» **What to do**
Output the opening lines of the records exactly. End with the line that contains "CN3 pin 1: AC1 -> AC2".

» **Provided material**
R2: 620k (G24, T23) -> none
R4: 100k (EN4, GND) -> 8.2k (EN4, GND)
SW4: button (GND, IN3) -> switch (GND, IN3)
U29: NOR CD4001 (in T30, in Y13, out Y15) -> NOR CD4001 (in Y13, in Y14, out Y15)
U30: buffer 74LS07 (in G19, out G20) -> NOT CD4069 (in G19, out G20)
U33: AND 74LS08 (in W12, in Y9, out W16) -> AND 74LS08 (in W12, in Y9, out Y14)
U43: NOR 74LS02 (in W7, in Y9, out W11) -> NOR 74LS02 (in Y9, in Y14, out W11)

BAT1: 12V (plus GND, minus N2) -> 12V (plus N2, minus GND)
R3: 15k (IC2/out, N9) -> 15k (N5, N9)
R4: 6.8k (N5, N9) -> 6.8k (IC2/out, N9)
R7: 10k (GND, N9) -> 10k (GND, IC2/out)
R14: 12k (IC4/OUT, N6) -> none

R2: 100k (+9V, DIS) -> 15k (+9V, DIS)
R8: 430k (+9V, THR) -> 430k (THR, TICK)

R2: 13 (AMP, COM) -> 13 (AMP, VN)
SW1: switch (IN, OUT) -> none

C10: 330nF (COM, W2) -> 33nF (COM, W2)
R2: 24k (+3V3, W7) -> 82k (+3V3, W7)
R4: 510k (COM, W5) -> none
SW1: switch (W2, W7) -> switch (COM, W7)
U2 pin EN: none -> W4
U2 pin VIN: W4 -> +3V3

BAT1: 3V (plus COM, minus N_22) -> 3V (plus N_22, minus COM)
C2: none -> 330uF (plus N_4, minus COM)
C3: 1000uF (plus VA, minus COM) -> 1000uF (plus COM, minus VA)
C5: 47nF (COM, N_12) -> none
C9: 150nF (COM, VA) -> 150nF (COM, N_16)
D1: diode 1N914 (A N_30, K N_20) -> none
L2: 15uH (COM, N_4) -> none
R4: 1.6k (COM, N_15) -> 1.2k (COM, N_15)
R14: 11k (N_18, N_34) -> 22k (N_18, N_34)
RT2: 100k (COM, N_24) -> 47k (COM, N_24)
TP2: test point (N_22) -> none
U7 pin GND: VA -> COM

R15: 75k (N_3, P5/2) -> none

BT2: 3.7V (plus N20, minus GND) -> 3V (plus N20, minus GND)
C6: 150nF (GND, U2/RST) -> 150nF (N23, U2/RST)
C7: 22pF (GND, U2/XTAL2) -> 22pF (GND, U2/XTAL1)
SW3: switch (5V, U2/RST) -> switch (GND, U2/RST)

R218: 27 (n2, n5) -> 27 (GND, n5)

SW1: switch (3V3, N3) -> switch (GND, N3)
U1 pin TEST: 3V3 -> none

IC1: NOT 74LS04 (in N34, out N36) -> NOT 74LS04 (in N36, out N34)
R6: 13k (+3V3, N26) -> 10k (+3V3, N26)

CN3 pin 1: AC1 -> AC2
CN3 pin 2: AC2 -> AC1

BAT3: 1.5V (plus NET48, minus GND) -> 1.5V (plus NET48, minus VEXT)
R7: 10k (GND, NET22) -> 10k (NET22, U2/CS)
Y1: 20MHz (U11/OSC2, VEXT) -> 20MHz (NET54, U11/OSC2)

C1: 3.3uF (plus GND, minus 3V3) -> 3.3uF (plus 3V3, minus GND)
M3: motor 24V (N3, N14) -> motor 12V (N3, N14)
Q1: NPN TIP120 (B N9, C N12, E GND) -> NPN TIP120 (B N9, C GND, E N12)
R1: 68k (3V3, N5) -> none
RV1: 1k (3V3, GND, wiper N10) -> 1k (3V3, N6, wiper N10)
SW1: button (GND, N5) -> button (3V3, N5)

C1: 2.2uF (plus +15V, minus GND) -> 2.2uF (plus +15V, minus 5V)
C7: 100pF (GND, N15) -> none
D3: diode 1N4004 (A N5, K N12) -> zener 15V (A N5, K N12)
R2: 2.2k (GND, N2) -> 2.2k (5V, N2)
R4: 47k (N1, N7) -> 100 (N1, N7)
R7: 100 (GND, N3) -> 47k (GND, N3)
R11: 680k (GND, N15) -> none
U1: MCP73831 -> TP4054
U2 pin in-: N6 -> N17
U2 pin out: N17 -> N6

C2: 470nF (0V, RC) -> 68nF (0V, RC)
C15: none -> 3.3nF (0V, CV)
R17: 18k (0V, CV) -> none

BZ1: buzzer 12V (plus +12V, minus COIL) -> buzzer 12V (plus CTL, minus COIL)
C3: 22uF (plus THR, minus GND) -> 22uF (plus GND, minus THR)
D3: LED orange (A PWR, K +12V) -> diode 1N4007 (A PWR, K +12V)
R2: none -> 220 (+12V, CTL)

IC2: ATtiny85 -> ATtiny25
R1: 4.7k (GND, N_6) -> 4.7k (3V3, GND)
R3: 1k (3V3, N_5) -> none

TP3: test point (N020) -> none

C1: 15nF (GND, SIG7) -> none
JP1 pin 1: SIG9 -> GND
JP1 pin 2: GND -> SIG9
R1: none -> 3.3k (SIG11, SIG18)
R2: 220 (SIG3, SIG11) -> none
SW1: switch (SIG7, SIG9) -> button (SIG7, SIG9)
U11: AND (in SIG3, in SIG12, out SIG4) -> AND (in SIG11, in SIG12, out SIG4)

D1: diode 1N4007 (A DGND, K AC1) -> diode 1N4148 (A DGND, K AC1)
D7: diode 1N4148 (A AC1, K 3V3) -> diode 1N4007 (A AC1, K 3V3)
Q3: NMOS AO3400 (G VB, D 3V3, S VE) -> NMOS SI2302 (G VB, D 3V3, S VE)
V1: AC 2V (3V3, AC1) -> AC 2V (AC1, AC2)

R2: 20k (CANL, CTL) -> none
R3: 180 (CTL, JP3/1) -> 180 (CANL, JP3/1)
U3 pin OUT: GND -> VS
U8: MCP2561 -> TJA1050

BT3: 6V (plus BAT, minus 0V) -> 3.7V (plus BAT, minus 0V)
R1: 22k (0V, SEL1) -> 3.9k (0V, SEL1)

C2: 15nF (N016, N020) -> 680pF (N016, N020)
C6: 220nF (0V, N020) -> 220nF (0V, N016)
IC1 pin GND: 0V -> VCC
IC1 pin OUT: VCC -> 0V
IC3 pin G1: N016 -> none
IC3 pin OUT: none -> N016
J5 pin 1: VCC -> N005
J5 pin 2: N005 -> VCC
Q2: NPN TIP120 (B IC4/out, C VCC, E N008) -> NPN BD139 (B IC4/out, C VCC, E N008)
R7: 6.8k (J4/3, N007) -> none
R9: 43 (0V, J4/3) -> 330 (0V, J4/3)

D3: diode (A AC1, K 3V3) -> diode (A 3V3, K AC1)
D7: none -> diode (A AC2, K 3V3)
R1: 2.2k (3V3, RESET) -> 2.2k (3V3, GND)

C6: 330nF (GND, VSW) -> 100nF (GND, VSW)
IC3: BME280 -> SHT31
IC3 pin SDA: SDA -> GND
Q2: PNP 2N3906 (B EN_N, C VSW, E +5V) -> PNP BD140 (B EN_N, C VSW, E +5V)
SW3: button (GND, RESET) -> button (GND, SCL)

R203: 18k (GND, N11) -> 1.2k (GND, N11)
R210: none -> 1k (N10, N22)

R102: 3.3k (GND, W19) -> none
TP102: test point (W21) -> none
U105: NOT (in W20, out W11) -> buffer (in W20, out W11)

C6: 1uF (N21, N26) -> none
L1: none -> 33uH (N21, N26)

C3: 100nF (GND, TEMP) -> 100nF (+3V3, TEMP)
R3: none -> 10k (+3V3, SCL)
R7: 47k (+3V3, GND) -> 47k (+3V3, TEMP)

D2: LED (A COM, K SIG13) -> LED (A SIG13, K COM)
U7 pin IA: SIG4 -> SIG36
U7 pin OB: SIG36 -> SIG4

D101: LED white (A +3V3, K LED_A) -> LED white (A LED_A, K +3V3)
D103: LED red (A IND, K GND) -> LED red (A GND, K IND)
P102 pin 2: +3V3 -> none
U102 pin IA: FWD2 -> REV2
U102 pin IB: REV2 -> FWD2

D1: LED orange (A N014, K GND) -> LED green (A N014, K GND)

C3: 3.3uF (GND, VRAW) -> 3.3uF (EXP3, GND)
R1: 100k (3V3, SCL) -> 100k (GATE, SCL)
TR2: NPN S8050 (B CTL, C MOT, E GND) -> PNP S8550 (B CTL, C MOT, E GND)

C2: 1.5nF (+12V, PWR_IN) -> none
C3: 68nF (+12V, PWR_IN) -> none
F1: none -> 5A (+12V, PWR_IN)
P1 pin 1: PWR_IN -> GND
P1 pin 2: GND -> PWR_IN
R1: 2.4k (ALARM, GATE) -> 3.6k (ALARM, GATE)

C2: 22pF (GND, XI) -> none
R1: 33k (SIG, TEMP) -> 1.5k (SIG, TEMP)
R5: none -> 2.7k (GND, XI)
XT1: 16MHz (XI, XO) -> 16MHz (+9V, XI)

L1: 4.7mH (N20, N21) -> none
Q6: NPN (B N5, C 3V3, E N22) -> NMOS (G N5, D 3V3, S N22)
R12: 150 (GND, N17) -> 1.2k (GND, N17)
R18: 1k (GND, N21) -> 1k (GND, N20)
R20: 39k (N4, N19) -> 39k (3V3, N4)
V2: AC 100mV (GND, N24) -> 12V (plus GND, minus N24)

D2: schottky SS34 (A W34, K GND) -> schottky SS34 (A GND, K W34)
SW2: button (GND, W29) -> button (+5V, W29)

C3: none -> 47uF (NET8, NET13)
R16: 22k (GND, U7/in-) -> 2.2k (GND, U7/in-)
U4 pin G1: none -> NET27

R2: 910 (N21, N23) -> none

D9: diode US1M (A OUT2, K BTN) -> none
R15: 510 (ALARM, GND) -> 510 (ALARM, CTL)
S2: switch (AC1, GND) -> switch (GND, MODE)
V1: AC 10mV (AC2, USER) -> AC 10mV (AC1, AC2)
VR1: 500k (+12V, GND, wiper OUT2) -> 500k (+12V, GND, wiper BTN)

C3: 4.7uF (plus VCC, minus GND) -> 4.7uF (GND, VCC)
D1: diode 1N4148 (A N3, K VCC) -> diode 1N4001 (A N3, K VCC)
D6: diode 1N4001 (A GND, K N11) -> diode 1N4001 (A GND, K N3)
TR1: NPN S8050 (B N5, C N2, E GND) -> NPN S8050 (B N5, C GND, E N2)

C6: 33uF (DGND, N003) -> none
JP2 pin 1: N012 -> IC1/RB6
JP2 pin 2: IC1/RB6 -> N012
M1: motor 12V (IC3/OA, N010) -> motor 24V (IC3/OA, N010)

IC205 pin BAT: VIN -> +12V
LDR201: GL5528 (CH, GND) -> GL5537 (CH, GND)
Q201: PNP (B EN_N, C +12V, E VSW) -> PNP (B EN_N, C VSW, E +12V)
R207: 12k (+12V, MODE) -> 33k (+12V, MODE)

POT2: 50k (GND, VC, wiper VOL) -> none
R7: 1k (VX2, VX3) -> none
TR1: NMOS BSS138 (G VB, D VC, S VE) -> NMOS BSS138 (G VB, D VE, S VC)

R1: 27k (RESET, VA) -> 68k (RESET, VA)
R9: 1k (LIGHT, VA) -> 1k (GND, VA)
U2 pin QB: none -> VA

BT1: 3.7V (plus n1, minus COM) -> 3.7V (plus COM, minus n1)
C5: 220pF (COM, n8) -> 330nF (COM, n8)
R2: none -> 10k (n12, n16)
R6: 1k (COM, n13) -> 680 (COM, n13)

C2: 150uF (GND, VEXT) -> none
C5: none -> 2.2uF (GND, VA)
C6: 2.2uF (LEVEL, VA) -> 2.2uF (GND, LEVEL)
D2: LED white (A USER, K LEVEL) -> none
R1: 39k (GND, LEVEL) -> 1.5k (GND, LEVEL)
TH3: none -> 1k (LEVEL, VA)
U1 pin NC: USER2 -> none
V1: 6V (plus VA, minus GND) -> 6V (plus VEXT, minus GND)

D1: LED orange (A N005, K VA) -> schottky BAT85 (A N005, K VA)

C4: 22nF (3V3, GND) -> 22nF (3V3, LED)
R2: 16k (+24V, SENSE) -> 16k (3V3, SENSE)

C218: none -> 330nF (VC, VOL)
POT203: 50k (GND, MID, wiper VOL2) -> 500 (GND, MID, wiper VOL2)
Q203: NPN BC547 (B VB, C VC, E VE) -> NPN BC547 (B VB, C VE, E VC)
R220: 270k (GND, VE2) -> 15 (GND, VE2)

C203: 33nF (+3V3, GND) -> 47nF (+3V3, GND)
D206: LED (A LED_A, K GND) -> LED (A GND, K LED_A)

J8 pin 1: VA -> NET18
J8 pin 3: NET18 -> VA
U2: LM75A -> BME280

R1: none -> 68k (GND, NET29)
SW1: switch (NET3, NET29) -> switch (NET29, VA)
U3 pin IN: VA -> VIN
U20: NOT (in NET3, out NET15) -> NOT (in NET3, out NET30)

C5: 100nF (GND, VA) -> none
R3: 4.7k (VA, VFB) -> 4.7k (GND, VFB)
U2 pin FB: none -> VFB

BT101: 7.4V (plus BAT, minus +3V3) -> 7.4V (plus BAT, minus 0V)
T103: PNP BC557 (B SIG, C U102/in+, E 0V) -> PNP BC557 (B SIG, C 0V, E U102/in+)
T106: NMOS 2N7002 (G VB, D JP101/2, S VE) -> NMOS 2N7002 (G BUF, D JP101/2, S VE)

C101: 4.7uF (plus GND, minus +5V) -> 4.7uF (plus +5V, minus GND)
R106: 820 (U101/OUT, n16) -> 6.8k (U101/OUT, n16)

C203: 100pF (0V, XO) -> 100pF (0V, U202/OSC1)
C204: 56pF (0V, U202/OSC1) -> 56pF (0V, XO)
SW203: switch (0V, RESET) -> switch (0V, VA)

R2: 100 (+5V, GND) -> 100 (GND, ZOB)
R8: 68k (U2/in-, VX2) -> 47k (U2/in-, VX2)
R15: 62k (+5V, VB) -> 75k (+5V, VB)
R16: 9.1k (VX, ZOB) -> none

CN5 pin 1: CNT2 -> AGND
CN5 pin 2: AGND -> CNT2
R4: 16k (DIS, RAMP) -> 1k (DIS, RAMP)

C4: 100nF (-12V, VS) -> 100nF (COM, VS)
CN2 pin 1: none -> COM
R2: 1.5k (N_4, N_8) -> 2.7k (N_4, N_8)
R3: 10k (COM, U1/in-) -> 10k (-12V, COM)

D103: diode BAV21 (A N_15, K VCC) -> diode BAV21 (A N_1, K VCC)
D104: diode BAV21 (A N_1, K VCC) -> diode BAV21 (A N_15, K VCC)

» **Answer space**
R2: 620k (G24, T23) -> none
R4: 100k (EN4, GND) -> 8.2k (EN4, GND)
SW4: button (GND, IN3) -> switch (GND, IN3)
U29: NOR CD4001 (in T30, in Y13, out Y15) -> NOR CD4001 (in Y13, in Y14, out Y15)
U30: buffer 74LS07 (in G19, out G20) -> NOT CD4069 (in G19, out G20)
U33: AND 74LS08 (in W12, in Y9, out W16) -> AND 74LS08 (in W12, in Y9, out Y14)
U43: NOR 74LS02 (in W7, in Y9, out W11) -> NOR 74LS02 (in Y9, in Y14, out W11)

BAT1: 12V (plus GND, minus N2) -> 12V (plus N2, minus GND)
R3: 15k (IC2/out, N9) -> 15k (N5, N9)
R4: 6.8k (N5, N9) -> 6.8k (IC2/out, N9)
R7: 10k (GND, N9) -> 10k (GND, IC2/out)
R14: 12k (IC4/OUT, N6) -> none

R2: 100k (+9V, DIS) -> 15k (+9V, DIS)
R8: 430k (+9V, THR) -> 430k (THR, TICK)

R2: 13 (AMP, COM) -> 13 (AMP, VN)
SW1: switch (IN, OUT) -> none

C10: 330nF (COM, W2) -> 33nF (COM, W2)
R2: 24k (+3V3, W7) -> 82k (+3V3, W7)
R4: 510k (COM, W5) -> none
SW1: switch (W2, W7) -> switch (COM, W7)
U2 pin EN: none -> W4
U2 pin VIN: W4 -> +3V3

BAT1: 3V (plus COM, minus N_22) -> 3V (plus N_22, minus COM)
C2: none -> 330uF (plus N_4, minus COM)
C3: 1000uF (plus VA, minus COM) -> 1000uF (plus COM, minus VA)
C5: 47nF (COM, N_12) -> none
C9: 150nF (COM, VA) -> 150nF (COM, N_16)
D1: diode 1N914 (A N_30, K N_20) -> none
L2: 15uH (COM, N_4) -> none
R4: 1.6k (COM, N_15) -> 1.2k (COM, N_15)
R14: 11k (N_18, N_34) -> 22k (N_18, N_34)
RT2: 100k (COM, N_24) -> 47k (COM, N_24)
TP2: test point (N_22) -> none
U7 pin GND: VA -> COM

R15: 75k (N_3, P5/2) -> none

BT2: 3.7V (plus N20, minus GND) -> 3V (plus N20, minus GND)
C6: 150nF (GND, U2/RST) -> 150nF (N23, U2/RST)
C7: 22pF (GND, U2/XTAL2) -> 22pF (GND, U2/XTAL1)
SW3: switch (5V, U2/RST) -> switch (GND, U2/RST)

R218: 27 (n2, n5) -> 27 (GND, n5)

SW1: switch (3V3, N3) -> switch (GND, N3)
U1 pin TEST: 3V3 -> none

IC1: NOT 74LS04 (in N34, out N36) -> NOT 74LS04 (in N36, out N34)
R6: 13k (+3V3, N26) -> 10k (+3V3, N26)

CN3 pin 1: AC1 -> AC2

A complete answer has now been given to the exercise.